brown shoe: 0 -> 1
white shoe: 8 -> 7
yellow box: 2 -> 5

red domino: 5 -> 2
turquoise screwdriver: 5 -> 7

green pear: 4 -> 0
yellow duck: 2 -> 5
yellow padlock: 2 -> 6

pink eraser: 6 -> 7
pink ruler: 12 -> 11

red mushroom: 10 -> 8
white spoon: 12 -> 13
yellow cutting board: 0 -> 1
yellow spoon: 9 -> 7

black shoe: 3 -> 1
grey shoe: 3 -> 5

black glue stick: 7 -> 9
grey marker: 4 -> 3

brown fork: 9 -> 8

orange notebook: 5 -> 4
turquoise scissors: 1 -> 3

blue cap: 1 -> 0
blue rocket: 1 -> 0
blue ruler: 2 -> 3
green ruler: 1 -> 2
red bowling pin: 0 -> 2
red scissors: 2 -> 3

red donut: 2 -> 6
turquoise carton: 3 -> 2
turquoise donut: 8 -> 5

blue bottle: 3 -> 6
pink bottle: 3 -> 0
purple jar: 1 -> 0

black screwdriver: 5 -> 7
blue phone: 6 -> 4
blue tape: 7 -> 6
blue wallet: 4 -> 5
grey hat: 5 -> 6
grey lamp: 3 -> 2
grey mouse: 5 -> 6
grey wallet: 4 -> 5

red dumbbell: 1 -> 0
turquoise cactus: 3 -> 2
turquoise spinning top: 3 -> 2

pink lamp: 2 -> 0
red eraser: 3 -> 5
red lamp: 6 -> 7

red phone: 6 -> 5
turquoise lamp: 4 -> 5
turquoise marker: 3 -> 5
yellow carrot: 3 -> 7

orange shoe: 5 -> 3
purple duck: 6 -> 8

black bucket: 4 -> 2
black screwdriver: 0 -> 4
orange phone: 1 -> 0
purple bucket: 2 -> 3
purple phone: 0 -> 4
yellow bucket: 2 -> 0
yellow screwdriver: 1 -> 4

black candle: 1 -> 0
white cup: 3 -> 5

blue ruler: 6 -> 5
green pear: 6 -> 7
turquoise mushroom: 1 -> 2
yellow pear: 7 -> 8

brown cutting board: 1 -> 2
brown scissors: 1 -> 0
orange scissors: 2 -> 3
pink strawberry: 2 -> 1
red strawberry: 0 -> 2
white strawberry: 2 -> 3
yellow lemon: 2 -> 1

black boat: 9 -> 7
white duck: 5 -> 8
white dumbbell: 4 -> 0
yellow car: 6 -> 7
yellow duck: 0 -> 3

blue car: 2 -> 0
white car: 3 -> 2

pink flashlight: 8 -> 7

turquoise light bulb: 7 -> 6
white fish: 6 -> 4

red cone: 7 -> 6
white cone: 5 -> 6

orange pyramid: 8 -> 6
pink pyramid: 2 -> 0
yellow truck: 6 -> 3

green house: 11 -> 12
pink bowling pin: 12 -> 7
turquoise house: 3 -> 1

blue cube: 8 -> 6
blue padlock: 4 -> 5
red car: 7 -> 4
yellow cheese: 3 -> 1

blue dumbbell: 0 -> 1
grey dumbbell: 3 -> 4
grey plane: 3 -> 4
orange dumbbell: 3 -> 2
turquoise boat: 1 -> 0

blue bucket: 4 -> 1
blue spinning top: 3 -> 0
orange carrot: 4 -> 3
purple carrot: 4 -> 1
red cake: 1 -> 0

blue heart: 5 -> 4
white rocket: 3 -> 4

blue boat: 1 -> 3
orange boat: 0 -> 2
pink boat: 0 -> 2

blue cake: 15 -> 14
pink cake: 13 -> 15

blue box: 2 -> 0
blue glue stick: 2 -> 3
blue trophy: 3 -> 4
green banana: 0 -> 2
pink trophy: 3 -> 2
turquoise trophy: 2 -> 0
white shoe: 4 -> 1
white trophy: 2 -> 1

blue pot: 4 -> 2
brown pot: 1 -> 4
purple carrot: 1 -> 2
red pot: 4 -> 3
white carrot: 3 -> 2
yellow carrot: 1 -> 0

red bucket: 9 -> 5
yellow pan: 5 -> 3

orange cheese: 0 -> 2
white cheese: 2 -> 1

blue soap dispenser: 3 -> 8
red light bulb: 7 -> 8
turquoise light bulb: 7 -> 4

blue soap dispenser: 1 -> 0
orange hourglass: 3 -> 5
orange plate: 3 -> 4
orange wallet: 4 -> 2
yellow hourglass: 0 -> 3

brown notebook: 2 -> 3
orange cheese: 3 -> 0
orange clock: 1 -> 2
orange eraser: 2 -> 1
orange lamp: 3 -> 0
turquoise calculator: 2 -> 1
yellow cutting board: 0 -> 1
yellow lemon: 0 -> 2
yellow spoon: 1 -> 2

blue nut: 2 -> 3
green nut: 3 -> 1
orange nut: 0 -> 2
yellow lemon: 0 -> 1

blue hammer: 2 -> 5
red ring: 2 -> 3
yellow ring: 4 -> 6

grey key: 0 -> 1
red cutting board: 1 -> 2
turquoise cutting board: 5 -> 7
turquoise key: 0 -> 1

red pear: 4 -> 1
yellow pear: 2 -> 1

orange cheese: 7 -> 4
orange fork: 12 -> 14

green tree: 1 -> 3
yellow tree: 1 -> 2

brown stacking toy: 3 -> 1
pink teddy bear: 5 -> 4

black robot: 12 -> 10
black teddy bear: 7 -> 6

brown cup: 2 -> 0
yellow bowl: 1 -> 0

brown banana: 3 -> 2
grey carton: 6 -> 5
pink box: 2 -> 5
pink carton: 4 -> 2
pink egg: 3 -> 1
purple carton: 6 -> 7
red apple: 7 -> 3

◆ TRY IT: Tally the lines in the listing that hold "eraser" and report the number alone.

◆ SOLVED EXERCISE: 3